**What you will do**
The part below that opens with the line containing "SERVO2 pin PWM: GP18 -> GP19" and closes with the line containing "SERVO2: SG90 -> MG90S" should be copied exactly, minus any pictures.

**Available data**
BEGIN

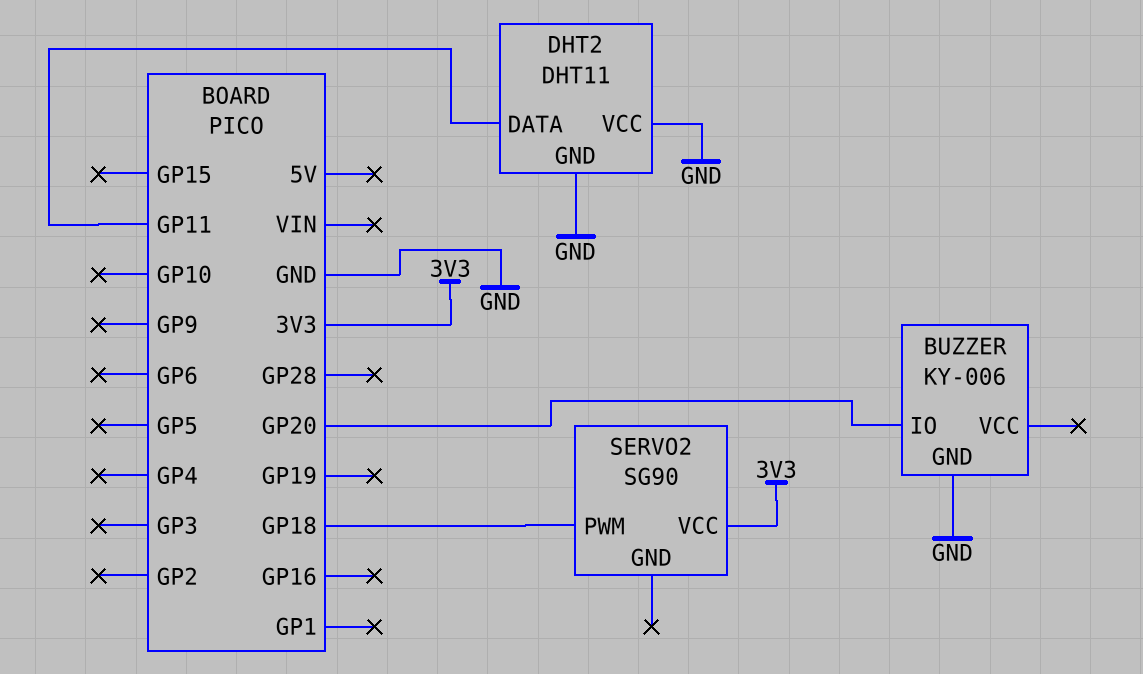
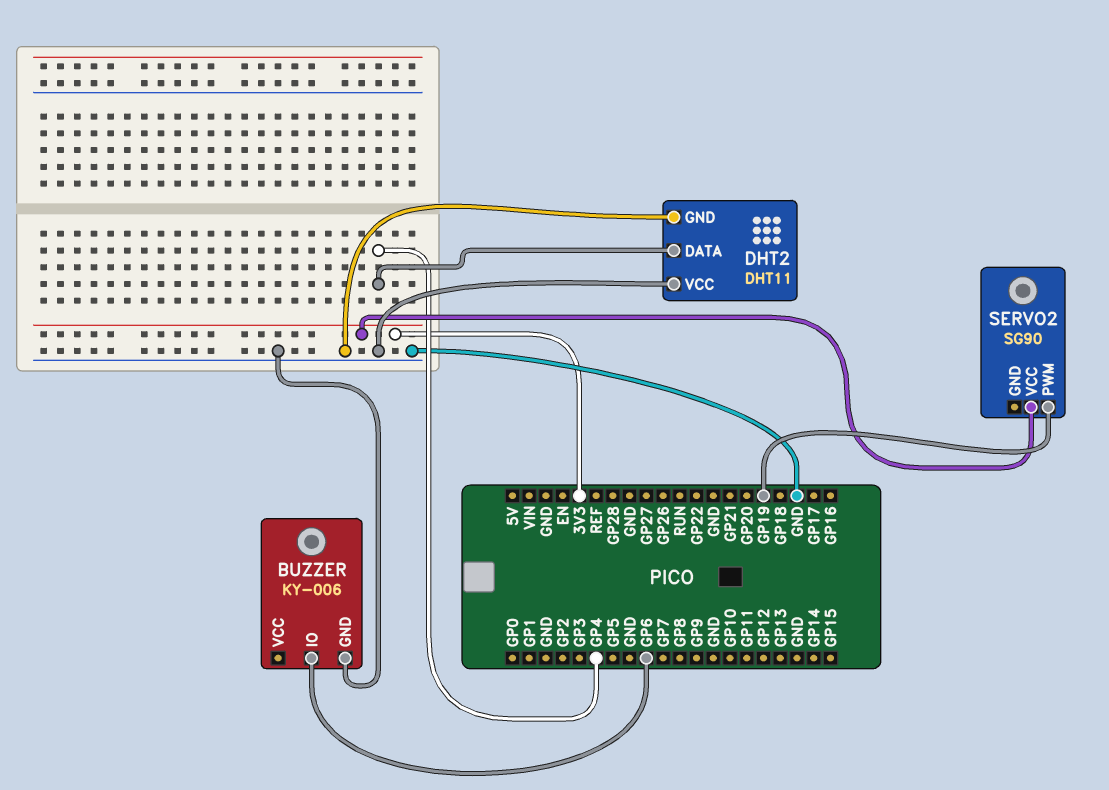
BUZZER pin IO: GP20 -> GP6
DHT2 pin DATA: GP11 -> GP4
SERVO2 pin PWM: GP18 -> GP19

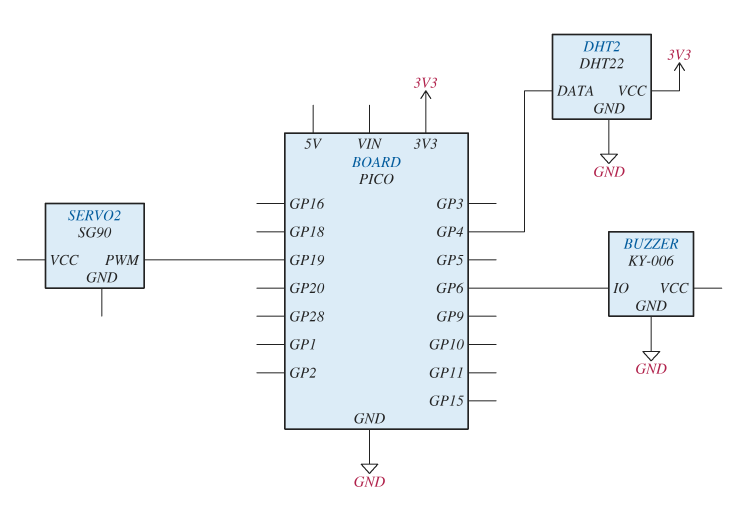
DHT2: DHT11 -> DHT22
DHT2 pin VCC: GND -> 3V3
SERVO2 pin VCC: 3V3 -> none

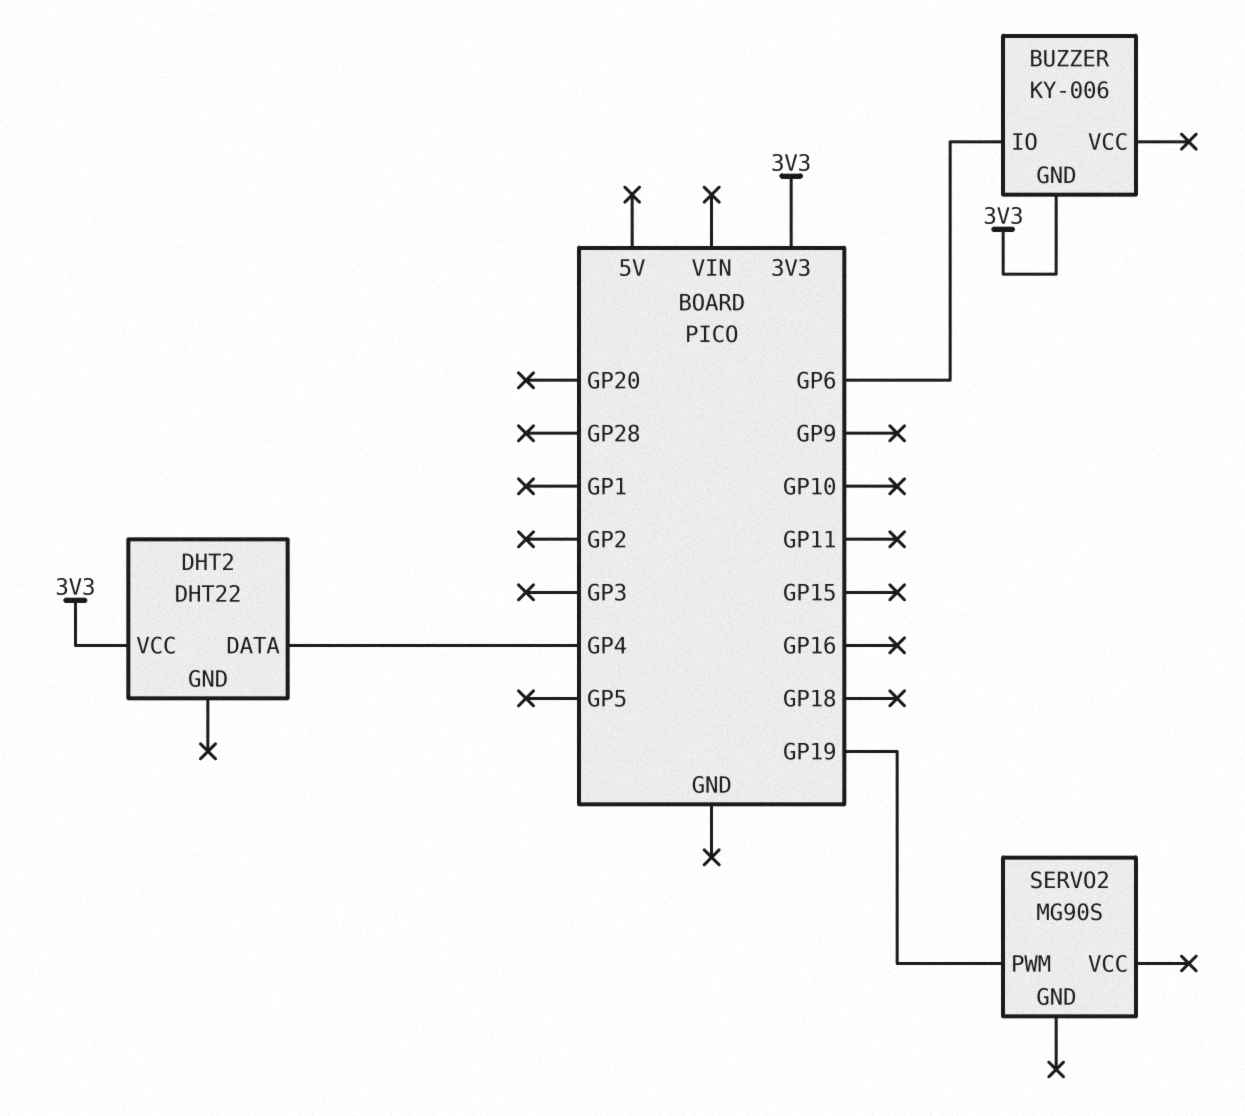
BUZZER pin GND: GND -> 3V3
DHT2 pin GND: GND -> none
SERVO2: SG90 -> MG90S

END
BEGIN

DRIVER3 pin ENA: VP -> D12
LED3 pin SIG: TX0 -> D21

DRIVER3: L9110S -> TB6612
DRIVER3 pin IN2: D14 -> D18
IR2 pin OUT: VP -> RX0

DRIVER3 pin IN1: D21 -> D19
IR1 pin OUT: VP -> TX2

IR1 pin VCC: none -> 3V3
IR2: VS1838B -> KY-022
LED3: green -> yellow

END

**Solution**
SERVO2 pin PWM: GP18 -> GP19

DHT2: DHT11 -> DHT22
DHT2 pin VCC: GND -> 3V3
SERVO2 pin VCC: 3V3 -> none

BUZZER pin GND: GND -> 3V3
DHT2 pin GND: GND -> none
SERVO2: SG90 -> MG90S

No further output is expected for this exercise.